The whole listing needs to be written out exactly, except for any images.
▼
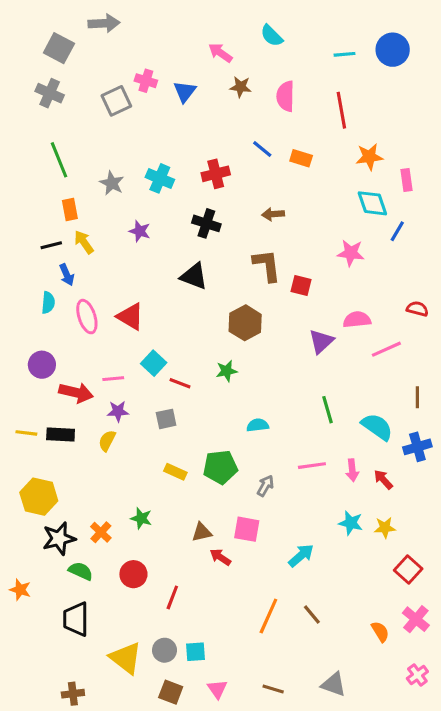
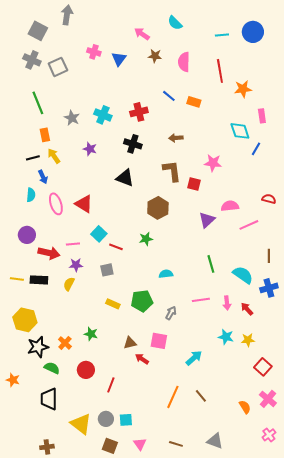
gray arrow: (104, 23) -> (67, 15), turned -78
gray square: (116, 101) -> (58, 67), moved
orange star: (369, 157) -> (243, 89), moved
pink star: (351, 253) -> (213, 163), moved

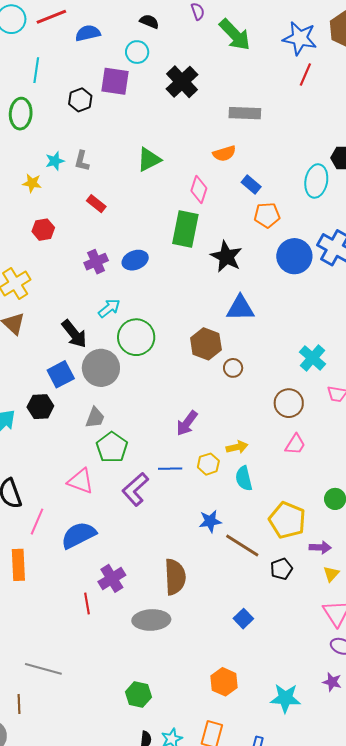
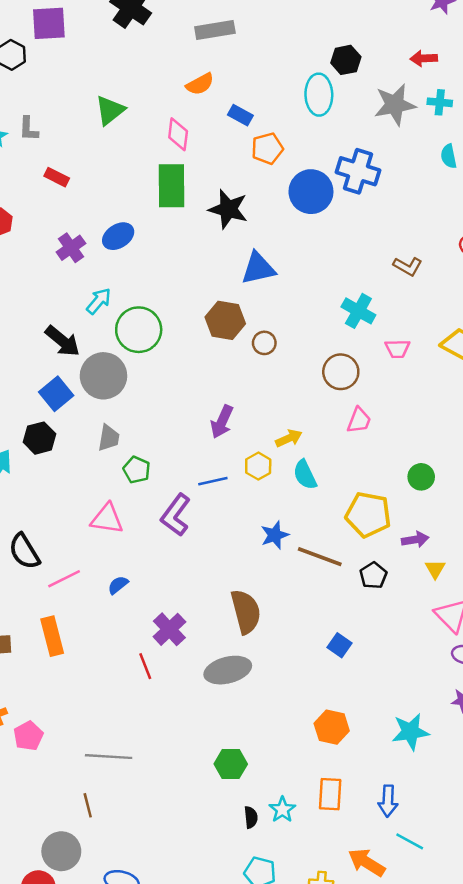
green pentagon: (112, 447) -> (137, 470), size x0.7
pink line: (37, 522) -> (64, 579), turned 52
blue semicircle: (79, 535) -> (118, 585), size x0.5

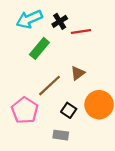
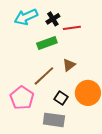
green rectangle: (39, 48) -> (47, 43), moved, turned 30
gray rectangle: (61, 135) -> (54, 120), size x1.5

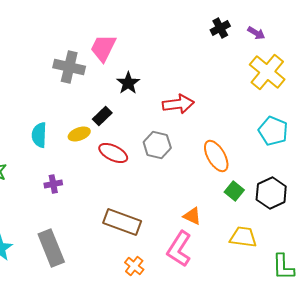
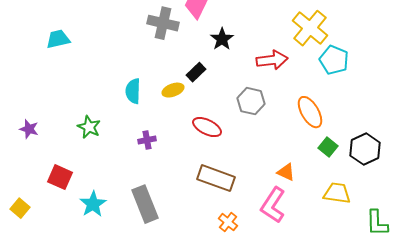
yellow cross: (267, 72) -> (310, 28), moved
cyan pentagon: (273, 131) -> (334, 60), moved
red ellipse: (113, 153) -> (207, 127), moved

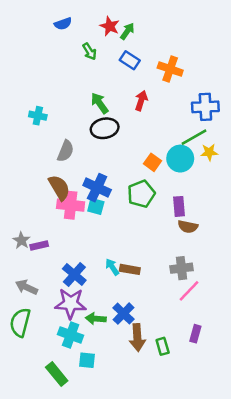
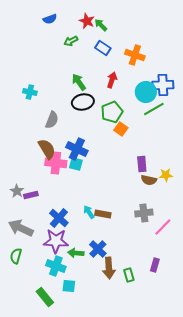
green arrow: (127, 31) -> (101, 25), turned -80
green arrow: (89, 51) -> (71, 41), turned 96
yellow star: (209, 152) -> (166, 175), moved
cyan circle: (180, 159) -> (146, 92), moved
green pentagon: (141, 194) -> (112, 112), moved
gray arrow: (26, 287) -> (21, 228), size x1.4
pink line: (189, 291) -> (163, 227), moved
green semicircle: (20, 322) -> (16, 256), size x0.7

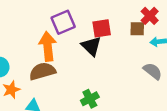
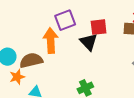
brown semicircle: (42, 71) -> (31, 60), moved

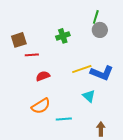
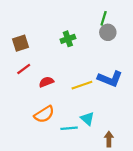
red line: (32, 55) -> (24, 69), moved, turned -32
yellow line: (82, 69) -> (82, 85), moved
cyan triangle: (89, 96) -> (87, 119), moved

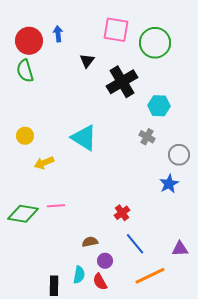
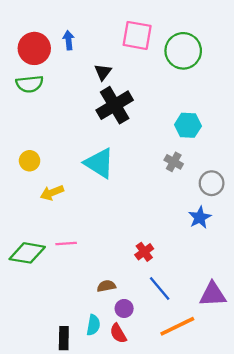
green semicircle: (25, 71) -> (30, 84), turned -80
black cross: (122, 82) -> (115, 105), moved
purple triangle: (180, 249) -> (213, 294), size x1.4

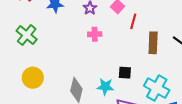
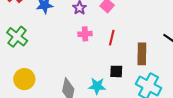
red line: (133, 21) -> (112, 38), moved
brown rectangle: (153, 43) -> (142, 54), moved

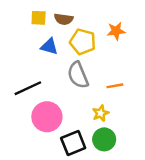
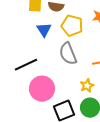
blue triangle: (49, 46) -> (44, 30), turned 42

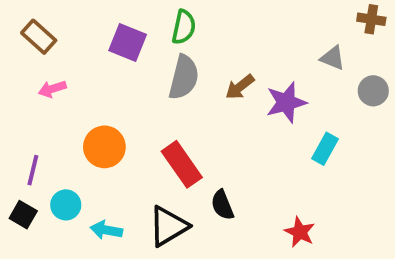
▲
- EXERCISE RESULT
gray arrow: (104, 23) -> (67, 15), turned -78
gray square: (116, 101) -> (58, 67), moved
orange star: (369, 157) -> (243, 89), moved
pink star: (351, 253) -> (213, 163), moved

green pentagon: (112, 447) -> (137, 470), size x0.7
pink line: (37, 522) -> (64, 579), turned 52
blue semicircle: (79, 535) -> (118, 585), size x0.5

green rectangle: (39, 48) -> (47, 43), moved, turned 30
gray rectangle: (61, 135) -> (54, 120), size x1.5

yellow cross: (267, 72) -> (310, 28), moved
cyan pentagon: (273, 131) -> (334, 60), moved
red ellipse: (113, 153) -> (207, 127), moved

green arrow: (127, 31) -> (101, 25), turned -80
green arrow: (89, 51) -> (71, 41), turned 96
yellow star: (209, 152) -> (166, 175), moved
cyan circle: (180, 159) -> (146, 92), moved
green pentagon: (141, 194) -> (112, 112), moved
gray arrow: (26, 287) -> (21, 228), size x1.4
pink line: (189, 291) -> (163, 227), moved
green semicircle: (20, 322) -> (16, 256), size x0.7

brown semicircle: (42, 71) -> (31, 60), moved

red line: (32, 55) -> (24, 69), moved, turned -32
yellow line: (82, 69) -> (82, 85), moved
cyan triangle: (89, 96) -> (87, 119), moved

green semicircle: (25, 71) -> (30, 84), turned -80
black cross: (122, 82) -> (115, 105), moved
purple triangle: (180, 249) -> (213, 294), size x1.4

red line: (133, 21) -> (112, 38), moved
brown rectangle: (153, 43) -> (142, 54), moved

blue triangle: (49, 46) -> (44, 30), turned 42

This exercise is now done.